*** Information supplied Section Begins ***
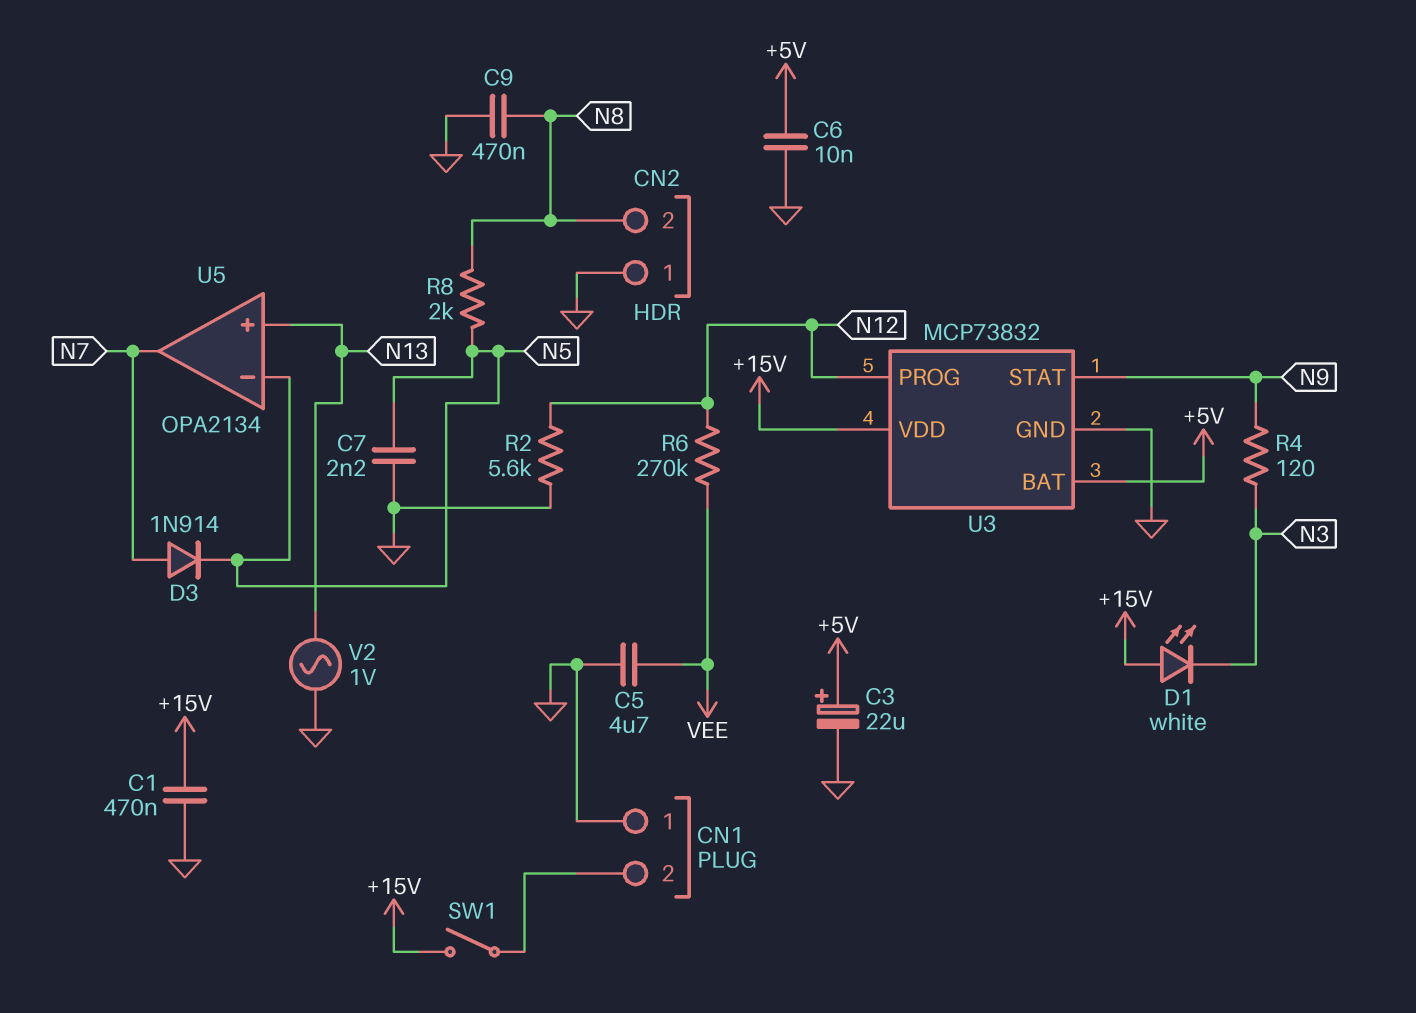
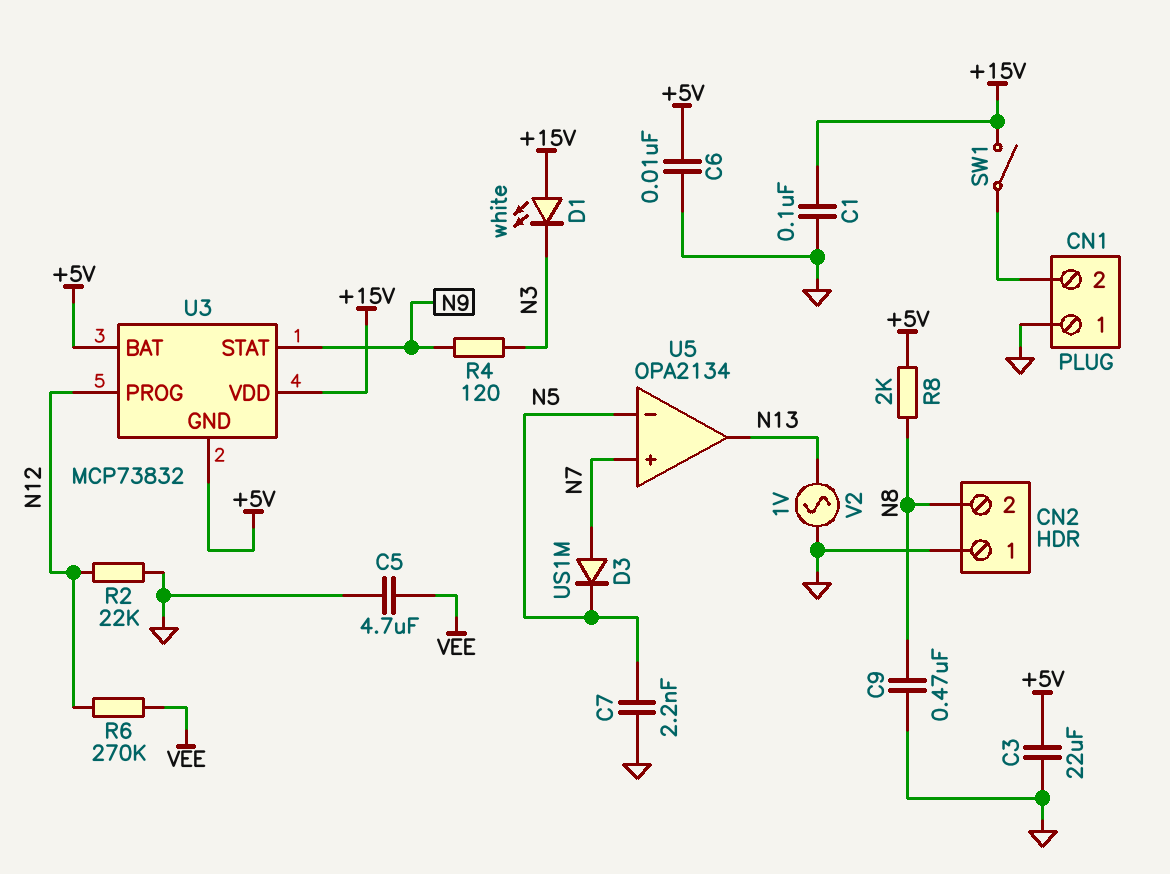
C1: 470nF (+15V, GND) -> 100nF (+15V, GND)
C3: 22uF (plus +5V, minus GND) -> 22uF (+5V, GND)
D3: diode 1N914 (A N7, K N5) -> diode US1M (A N7, K N5)
R2: 5.6k (GND, N12) -> 22k (GND, N12)
R8: 2k (N5, N8) -> 2k (+5V, N8)
U3 pin GND: GND -> +5V
U5 pin in+: N13 -> N7
U5 pin out: N7 -> N13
*** Information supplied Section Ends ***
_Your objective_. Could every line above be set down exactly, with the pictures omitted?

_Answer for the task_.
C1: 470nF (+15V, GND) -> 100nF (+15V, GND)
C3: 22uF (plus +5V, minus GND) -> 22uF (+5V, GND)
D3: diode 1N914 (A N7, K N5) -> diode US1M (A N7, K N5)
R2: 5.6k (GND, N12) -> 22k (GND, N12)
R8: 2k (N5, N8) -> 2k (+5V, N8)
U3 pin GND: GND -> +5V
U5 pin in+: N13 -> N7
U5 pin out: N7 -> N13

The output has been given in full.